[Extracted records]
════════
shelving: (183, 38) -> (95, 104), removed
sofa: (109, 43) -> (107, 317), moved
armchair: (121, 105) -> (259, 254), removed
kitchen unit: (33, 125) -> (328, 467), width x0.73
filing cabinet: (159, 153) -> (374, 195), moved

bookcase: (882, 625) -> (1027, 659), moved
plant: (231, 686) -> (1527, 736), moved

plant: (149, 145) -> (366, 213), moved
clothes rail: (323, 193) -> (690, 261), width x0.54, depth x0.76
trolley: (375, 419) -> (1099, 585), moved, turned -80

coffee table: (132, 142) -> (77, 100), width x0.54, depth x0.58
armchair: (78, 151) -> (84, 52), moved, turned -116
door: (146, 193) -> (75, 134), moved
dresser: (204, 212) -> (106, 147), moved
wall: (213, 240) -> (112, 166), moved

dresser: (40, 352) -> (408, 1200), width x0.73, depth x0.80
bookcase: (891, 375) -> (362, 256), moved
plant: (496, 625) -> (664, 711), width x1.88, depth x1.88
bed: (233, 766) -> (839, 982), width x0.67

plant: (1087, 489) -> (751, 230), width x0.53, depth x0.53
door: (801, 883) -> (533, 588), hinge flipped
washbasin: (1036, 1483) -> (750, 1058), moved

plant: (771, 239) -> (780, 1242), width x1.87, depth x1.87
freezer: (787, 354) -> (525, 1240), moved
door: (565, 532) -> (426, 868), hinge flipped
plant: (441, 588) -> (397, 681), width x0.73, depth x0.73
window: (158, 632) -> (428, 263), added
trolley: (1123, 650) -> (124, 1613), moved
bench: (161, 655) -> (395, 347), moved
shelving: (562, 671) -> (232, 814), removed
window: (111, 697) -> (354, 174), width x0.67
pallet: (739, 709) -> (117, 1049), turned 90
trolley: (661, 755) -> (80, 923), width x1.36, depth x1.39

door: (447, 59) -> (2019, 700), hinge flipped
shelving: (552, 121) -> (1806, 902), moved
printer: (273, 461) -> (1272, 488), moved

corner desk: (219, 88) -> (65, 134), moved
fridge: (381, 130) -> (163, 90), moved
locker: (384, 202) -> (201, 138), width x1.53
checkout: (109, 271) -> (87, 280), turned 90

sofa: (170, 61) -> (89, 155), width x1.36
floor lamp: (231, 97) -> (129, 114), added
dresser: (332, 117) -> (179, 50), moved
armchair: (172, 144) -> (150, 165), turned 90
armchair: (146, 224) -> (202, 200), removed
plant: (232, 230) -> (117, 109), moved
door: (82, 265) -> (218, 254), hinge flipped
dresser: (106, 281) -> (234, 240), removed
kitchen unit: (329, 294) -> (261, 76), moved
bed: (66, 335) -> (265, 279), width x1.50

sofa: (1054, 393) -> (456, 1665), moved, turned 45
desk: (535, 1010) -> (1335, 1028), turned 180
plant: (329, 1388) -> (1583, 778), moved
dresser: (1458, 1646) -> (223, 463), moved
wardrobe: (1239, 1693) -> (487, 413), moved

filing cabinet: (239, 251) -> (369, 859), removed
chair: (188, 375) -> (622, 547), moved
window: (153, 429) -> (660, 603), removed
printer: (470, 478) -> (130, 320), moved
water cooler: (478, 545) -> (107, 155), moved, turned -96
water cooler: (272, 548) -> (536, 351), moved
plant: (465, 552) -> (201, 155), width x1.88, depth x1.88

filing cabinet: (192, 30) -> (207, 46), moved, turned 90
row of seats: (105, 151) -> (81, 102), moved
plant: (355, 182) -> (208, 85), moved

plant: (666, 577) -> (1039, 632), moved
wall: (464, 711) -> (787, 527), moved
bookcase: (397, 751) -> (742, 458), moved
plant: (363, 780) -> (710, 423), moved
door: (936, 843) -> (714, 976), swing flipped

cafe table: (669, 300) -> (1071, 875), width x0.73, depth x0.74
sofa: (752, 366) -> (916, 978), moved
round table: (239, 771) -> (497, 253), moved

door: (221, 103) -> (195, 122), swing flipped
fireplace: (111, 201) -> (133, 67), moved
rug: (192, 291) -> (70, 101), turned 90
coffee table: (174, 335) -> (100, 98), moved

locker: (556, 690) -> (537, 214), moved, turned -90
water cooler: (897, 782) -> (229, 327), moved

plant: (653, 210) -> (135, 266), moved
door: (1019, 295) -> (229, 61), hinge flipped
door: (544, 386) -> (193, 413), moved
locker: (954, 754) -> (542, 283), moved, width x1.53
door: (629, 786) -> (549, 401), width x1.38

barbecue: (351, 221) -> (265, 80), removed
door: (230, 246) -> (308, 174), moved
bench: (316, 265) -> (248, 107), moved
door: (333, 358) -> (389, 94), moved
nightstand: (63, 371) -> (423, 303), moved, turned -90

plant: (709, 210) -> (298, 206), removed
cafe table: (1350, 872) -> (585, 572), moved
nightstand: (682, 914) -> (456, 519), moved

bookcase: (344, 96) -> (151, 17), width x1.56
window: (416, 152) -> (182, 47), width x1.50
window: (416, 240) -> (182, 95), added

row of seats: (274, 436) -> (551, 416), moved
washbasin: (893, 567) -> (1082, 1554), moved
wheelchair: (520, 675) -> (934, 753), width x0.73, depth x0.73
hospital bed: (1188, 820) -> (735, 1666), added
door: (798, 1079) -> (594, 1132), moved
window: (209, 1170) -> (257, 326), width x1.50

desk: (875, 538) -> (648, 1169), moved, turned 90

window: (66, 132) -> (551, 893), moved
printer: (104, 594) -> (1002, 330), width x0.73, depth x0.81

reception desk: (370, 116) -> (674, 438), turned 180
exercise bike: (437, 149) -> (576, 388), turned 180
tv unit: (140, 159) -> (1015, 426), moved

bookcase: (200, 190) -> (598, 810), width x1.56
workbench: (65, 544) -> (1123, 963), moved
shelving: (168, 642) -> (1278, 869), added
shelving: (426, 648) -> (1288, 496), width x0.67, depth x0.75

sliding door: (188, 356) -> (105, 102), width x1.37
════════
Exercise goal » The required output is the stretch of entries above from the line containing "plant: (329, 1388) -> (1583, 778), moved" through the line containing "locker: (556, 690)", reproduced exactly.

Response to the task »
plant: (329, 1388) -> (1583, 778), moved
dresser: (1458, 1646) -> (223, 463), moved
wardrobe: (1239, 1693) -> (487, 413), moved

filing cabinet: (239, 251) -> (369, 859), removed
chair: (188, 375) -> (622, 547), moved
window: (153, 429) -> (660, 603), removed
printer: (470, 478) -> (130, 320), moved
water cooler: (478, 545) -> (107, 155), moved, turned -96
water cooler: (272, 548) -> (536, 351), moved
plant: (465, 552) -> (201, 155), width x1.88, depth x1.88

filing cabinet: (192, 30) -> (207, 46), moved, turned 90
row of seats: (105, 151) -> (81, 102), moved
plant: (355, 182) -> (208, 85), moved

plant: (666, 577) -> (1039, 632), moved
wall: (464, 711) -> (787, 527), moved
bookcase: (397, 751) -> (742, 458), moved
plant: (363, 780) -> (710, 423), moved
door: (936, 843) -> (714, 976), swing flipped

cafe table: (669, 300) -> (1071, 875), width x0.73, depth x0.74
sofa: (752, 366) -> (916, 978), moved
round table: (239, 771) -> (497, 253), moved

door: (221, 103) -> (195, 122), swing flipped
fireplace: (111, 201) -> (133, 67), moved
rug: (192, 291) -> (70, 101), turned 90
coffee table: (174, 335) -> (100, 98), moved

locker: (556, 690) -> (537, 214), moved, turned -90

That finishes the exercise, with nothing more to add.